ACTION ITEM
The material must be copied out exactly, line for line.
-------
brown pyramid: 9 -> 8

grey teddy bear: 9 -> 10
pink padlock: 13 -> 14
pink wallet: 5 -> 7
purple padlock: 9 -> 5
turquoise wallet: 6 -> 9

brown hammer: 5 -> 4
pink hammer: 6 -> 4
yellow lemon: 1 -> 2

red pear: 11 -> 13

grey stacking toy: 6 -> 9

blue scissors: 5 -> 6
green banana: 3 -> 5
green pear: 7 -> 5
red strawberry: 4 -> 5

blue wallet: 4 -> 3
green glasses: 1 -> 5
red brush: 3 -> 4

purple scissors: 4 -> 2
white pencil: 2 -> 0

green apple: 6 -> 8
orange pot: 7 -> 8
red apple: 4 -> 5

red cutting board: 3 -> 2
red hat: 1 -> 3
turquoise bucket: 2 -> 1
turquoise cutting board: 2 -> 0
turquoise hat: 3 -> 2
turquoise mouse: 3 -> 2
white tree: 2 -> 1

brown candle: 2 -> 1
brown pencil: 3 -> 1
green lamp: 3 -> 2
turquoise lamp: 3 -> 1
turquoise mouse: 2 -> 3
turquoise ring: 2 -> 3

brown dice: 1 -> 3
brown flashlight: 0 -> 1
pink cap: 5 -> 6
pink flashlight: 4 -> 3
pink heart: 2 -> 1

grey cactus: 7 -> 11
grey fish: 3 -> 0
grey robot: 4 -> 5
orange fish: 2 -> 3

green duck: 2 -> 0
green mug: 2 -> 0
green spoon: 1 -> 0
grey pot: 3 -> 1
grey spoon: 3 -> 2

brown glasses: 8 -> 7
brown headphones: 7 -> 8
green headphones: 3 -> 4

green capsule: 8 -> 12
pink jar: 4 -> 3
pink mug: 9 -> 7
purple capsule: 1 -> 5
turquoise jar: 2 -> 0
-------
ANSWER TO THIS PROBLEM
brown pyramid: 9 -> 8

grey teddy bear: 9 -> 10
pink padlock: 13 -> 14
pink wallet: 5 -> 7
purple padlock: 9 -> 5
turquoise wallet: 6 -> 9

brown hammer: 5 -> 4
pink hammer: 6 -> 4
yellow lemon: 1 -> 2

red pear: 11 -> 13

grey stacking toy: 6 -> 9

blue scissors: 5 -> 6
green banana: 3 -> 5
green pear: 7 -> 5
red strawberry: 4 -> 5

blue wallet: 4 -> 3
green glasses: 1 -> 5
red brush: 3 -> 4

purple scissors: 4 -> 2
white pencil: 2 -> 0

green apple: 6 -> 8
orange pot: 7 -> 8
red apple: 4 -> 5

red cutting board: 3 -> 2
red hat: 1 -> 3
turquoise bucket: 2 -> 1
turquoise cutting board: 2 -> 0
turquoise hat: 3 -> 2
turquoise mouse: 3 -> 2
white tree: 2 -> 1

brown candle: 2 -> 1
brown pencil: 3 -> 1
green lamp: 3 -> 2
turquoise lamp: 3 -> 1
turquoise mouse: 2 -> 3
turquoise ring: 2 -> 3

brown dice: 1 -> 3
brown flashlight: 0 -> 1
pink cap: 5 -> 6
pink flashlight: 4 -> 3
pink heart: 2 -> 1

grey cactus: 7 -> 11
grey fish: 3 -> 0
grey robot: 4 -> 5
orange fish: 2 -> 3

green duck: 2 -> 0
green mug: 2 -> 0
green spoon: 1 -> 0
grey pot: 3 -> 1
grey spoon: 3 -> 2

brown glasses: 8 -> 7
brown headphones: 7 -> 8
green headphones: 3 -> 4

green capsule: 8 -> 12
pink jar: 4 -> 3
pink mug: 9 -> 7
purple capsule: 1 -> 5
turquoise jar: 2 -> 0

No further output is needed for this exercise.